Repeat, exactly as written, the line containing "(314, 210) = (318, 209): pink" and each line after it through the end of the data.

Data in this exercise START

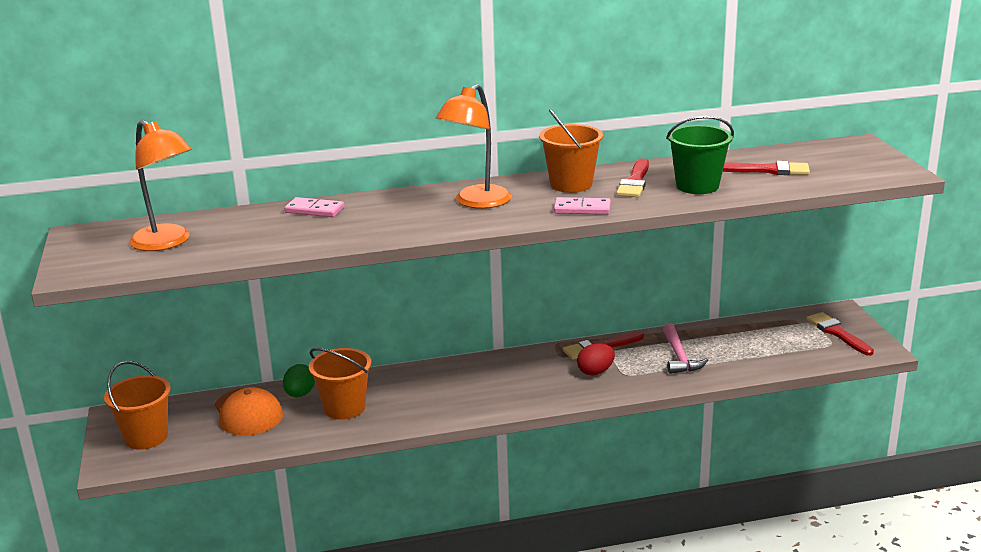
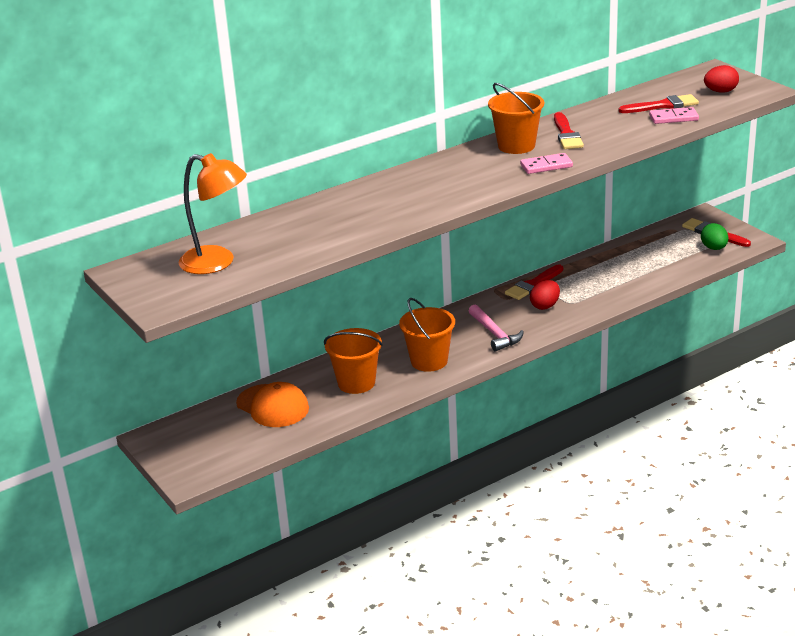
camera: 20 degrees left, 5 degrees up
(146, 437) = (198, 448): orange bucket -> orange bucket (429, 361)
(300, 394) = (306, 381): green egg -> green egg (714, 248)
(314, 210) = (318, 209): pink domino -> pink domino (673, 118)
(476, 202) = (453, 176): orange lamp -> none
(679, 357) = (603, 279): pink hammer -> pink hammer (494, 334)
(697, 186) = (619, 129): green bucket -> none
(847, 166) = (720, 91): none -> red egg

Data in this exercise END

### Exercise response:
(314, 210) = (318, 209): pink domino -> pink domino (673, 118)
(476, 202) = (453, 176): orange lamp -> none
(679, 357) = (603, 279): pink hammer -> pink hammer (494, 334)
(697, 186) = (619, 129): green bucket -> none
(847, 166) = (720, 91): none -> red egg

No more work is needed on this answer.